#### Task item:
Repeat the full listing below verbatim and keep the images out.

#### Input data:
..........

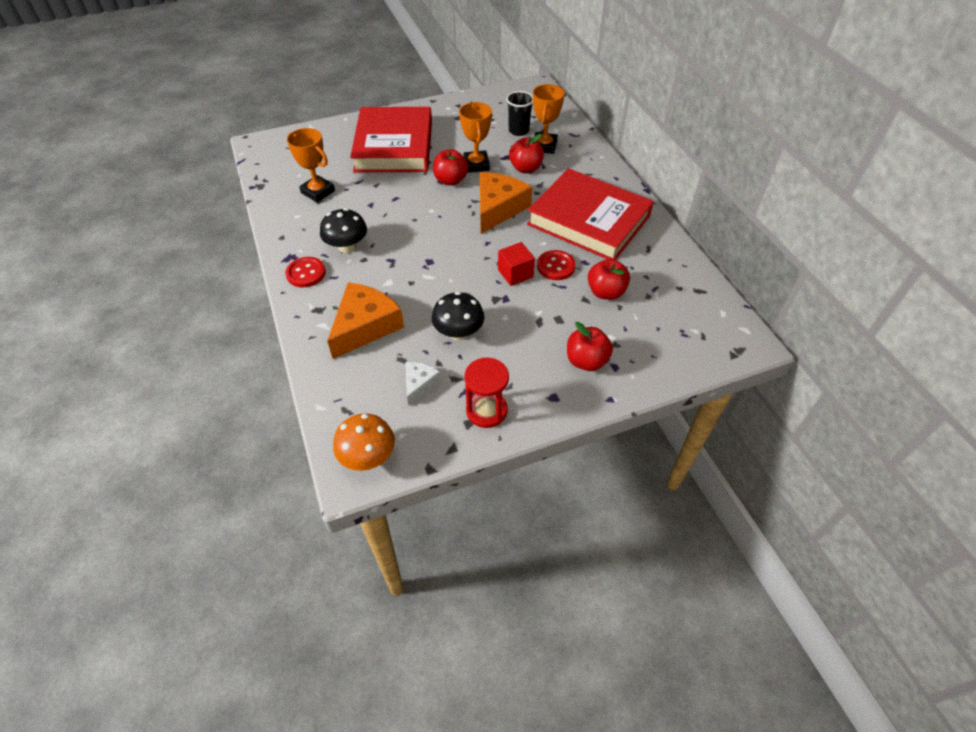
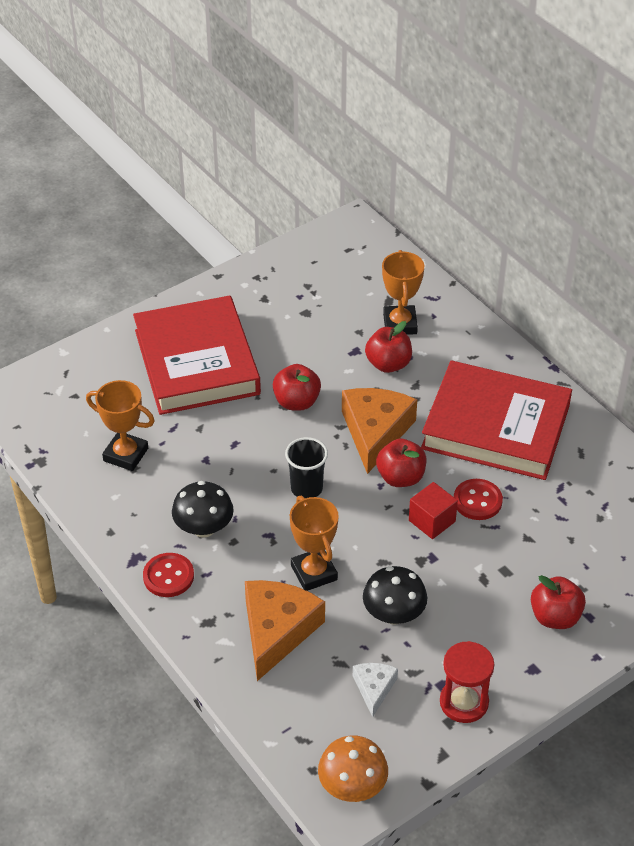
camera: 15 degrees left, 5 degrees down
(476, 165) = (321, 371): orange trophy -> orange trophy (314, 573)
(518, 131) = (357, 305): black cup -> black cup (306, 488)
(606, 292) = (549, 523): red apple -> red apple (400, 477)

..........

#### Answer to the exercise:
camera: 15 degrees left, 5 degrees down
(476, 165) = (321, 371): orange trophy -> orange trophy (314, 573)
(518, 131) = (357, 305): black cup -> black cup (306, 488)
(606, 292) = (549, 523): red apple -> red apple (400, 477)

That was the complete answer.